Object correspondence data:
====

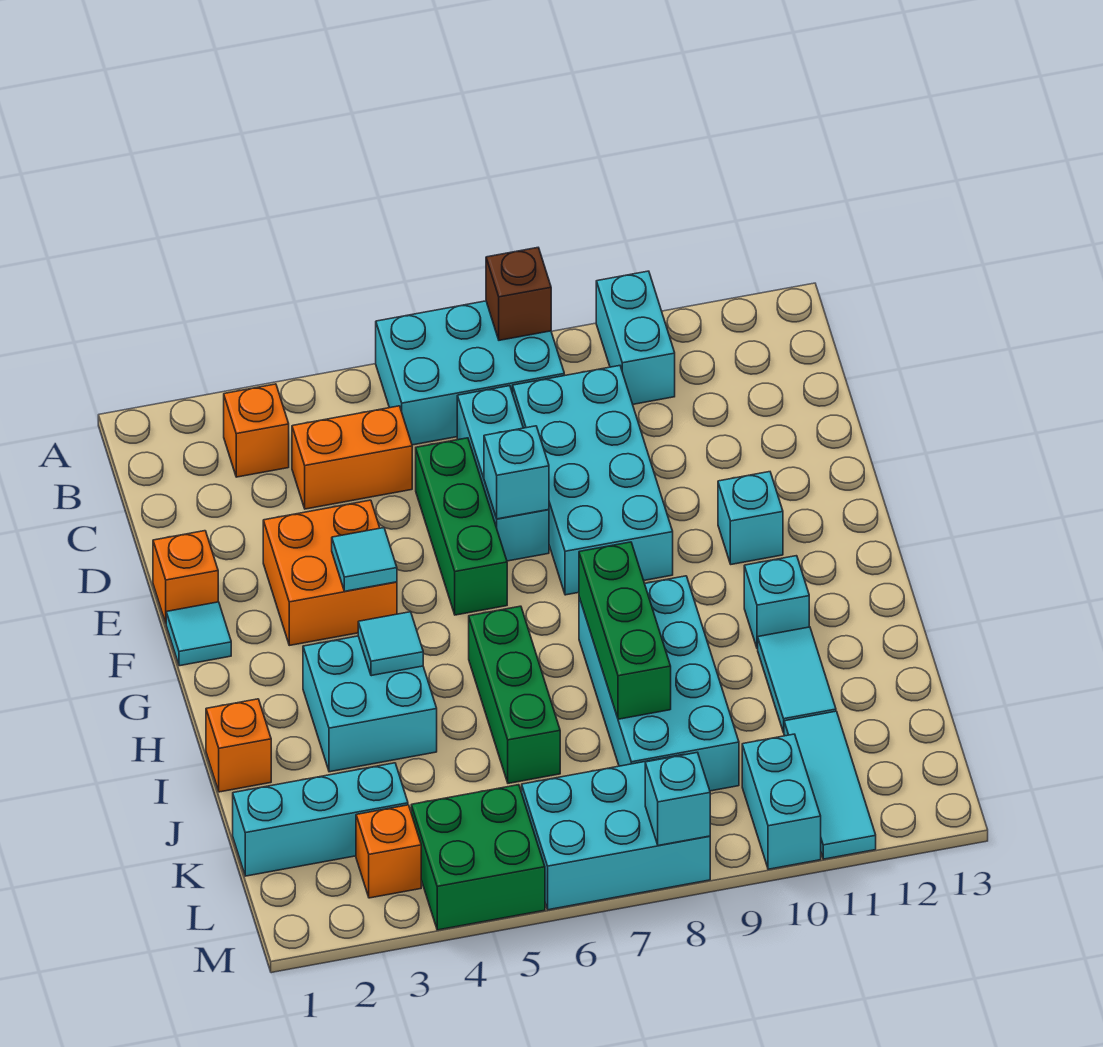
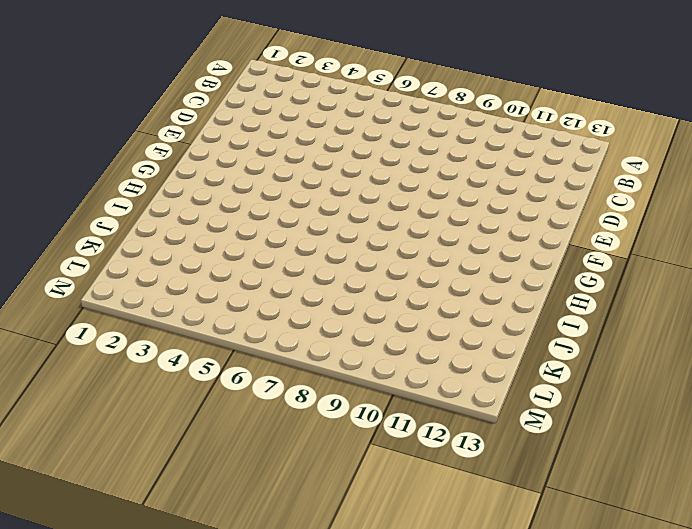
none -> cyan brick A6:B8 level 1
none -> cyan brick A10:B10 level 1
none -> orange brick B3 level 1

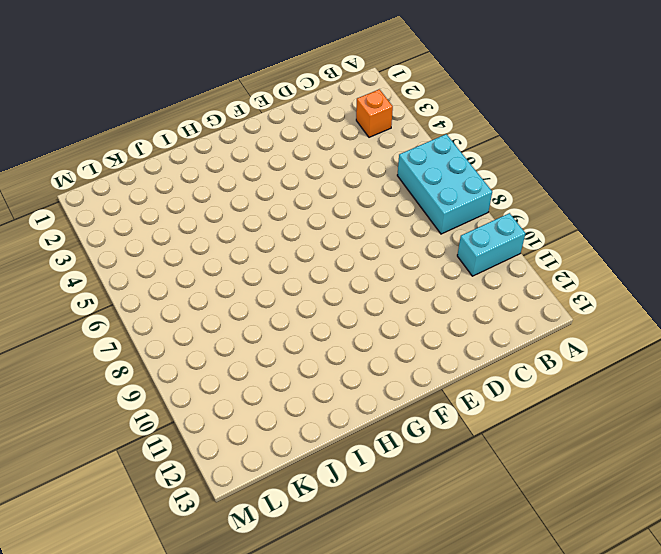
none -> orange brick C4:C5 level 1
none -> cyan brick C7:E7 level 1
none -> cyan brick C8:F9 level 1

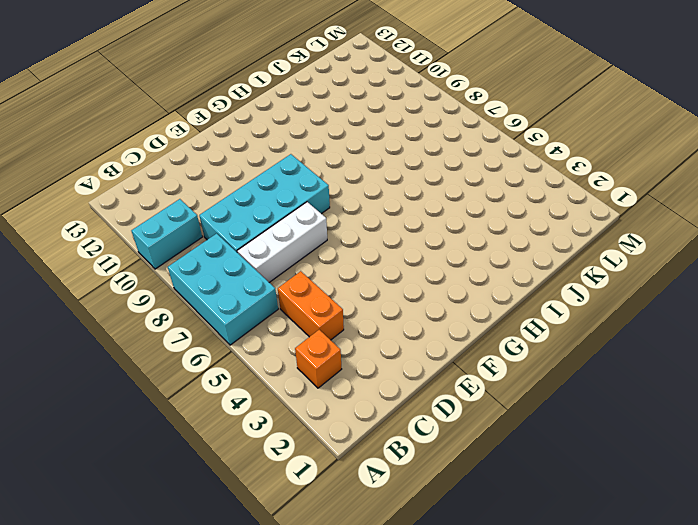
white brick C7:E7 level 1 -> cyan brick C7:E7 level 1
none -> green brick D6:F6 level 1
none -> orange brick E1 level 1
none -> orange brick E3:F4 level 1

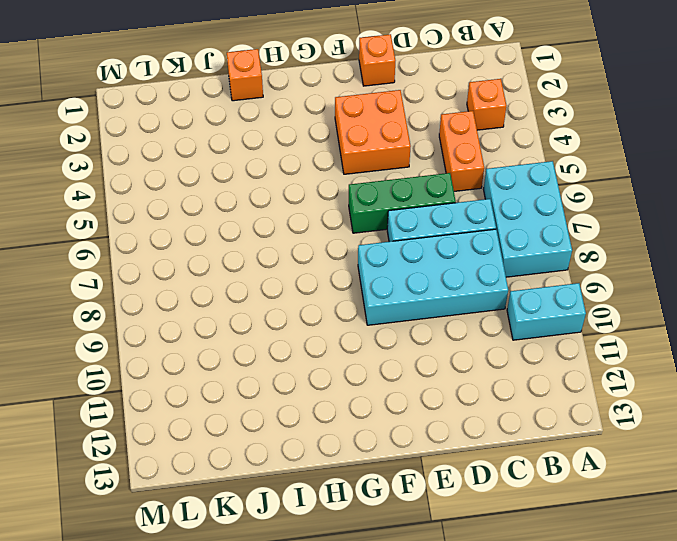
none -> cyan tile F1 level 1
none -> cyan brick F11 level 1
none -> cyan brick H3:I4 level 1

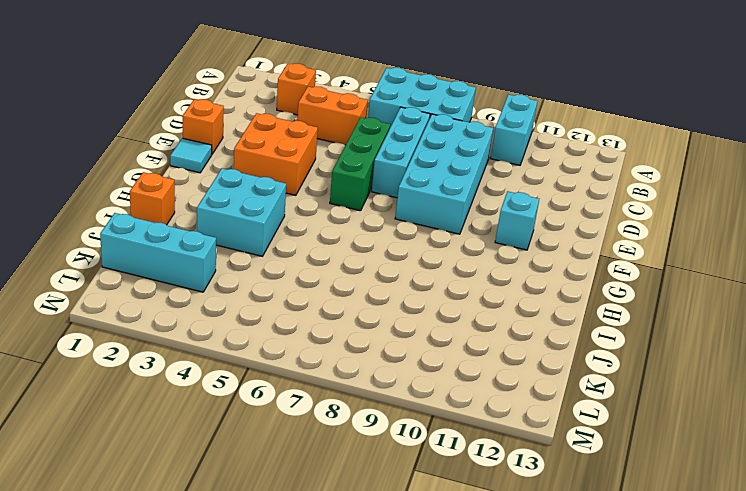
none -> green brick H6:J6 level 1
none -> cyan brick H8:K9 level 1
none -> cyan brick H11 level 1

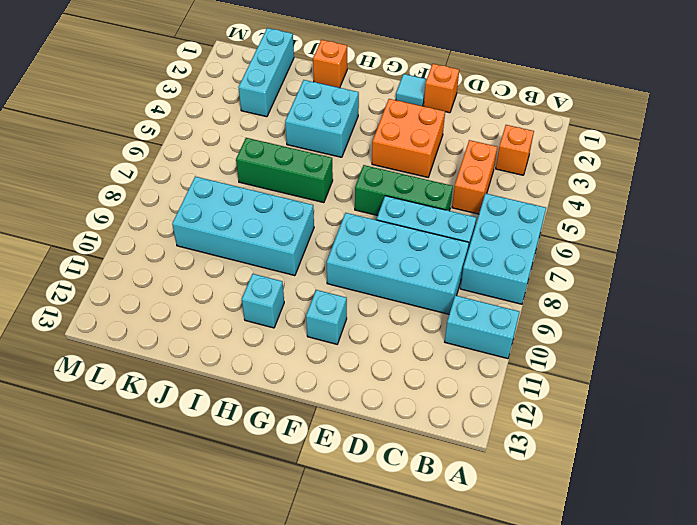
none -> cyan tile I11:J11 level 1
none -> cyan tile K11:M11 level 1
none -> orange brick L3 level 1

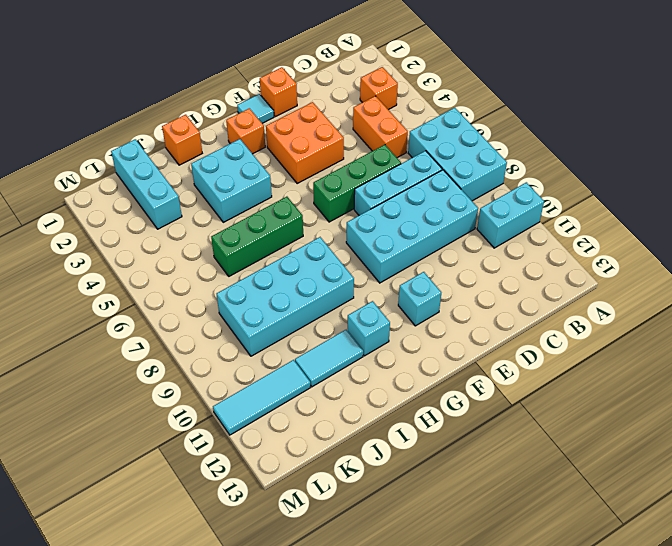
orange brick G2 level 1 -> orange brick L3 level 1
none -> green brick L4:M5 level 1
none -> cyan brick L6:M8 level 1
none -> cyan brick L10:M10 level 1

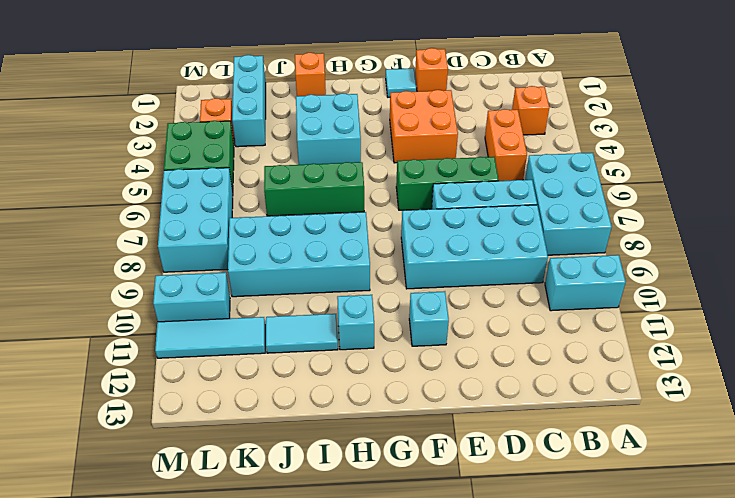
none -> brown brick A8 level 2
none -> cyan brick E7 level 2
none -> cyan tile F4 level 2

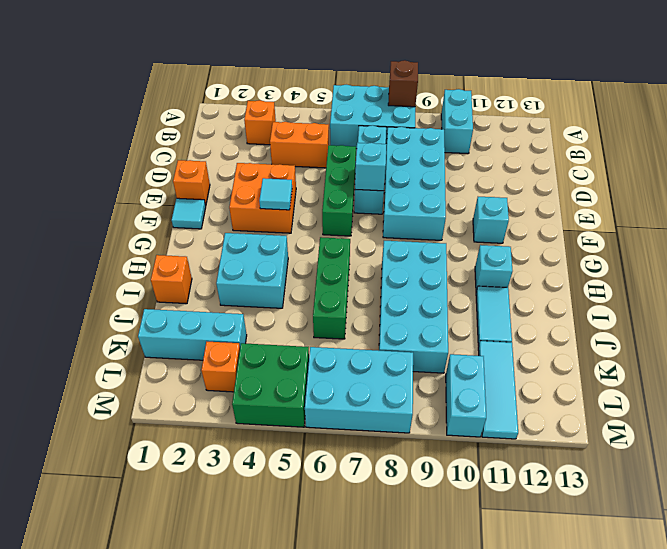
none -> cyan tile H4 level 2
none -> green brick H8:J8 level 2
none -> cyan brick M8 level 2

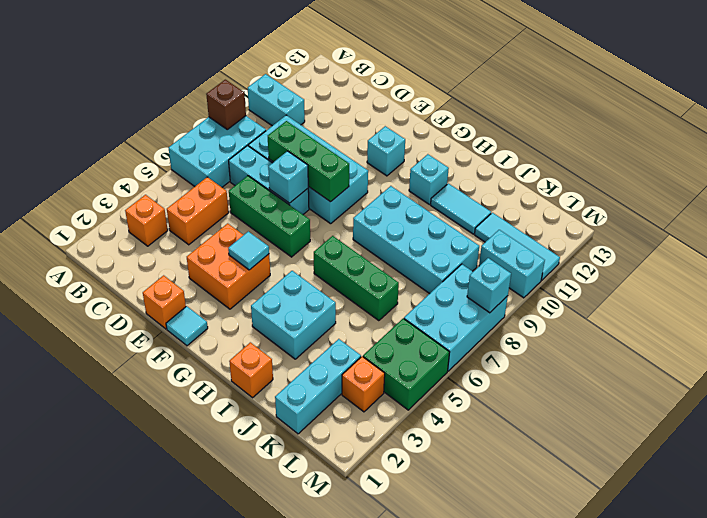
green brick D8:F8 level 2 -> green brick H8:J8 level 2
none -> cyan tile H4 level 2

====

Work to complete –
Pictures should be omitted. Please return exactly the lines from the line that holds "none -> green brick L4:M5 level 1" through the end of the records.

Task answer –
none -> green brick L4:M5 level 1
none -> cyan brick L6:M8 level 1
none -> cyan brick L10:M10 level 1

none -> brown brick A8 level 2
none -> cyan brick E7 level 2
none -> cyan tile F4 level 2

none -> cyan tile H4 level 2
none -> green brick H8:J8 level 2
none -> cyan brick M8 level 2

green brick D8:F8 level 2 -> green brick H8:J8 level 2
none -> cyan tile H4 level 2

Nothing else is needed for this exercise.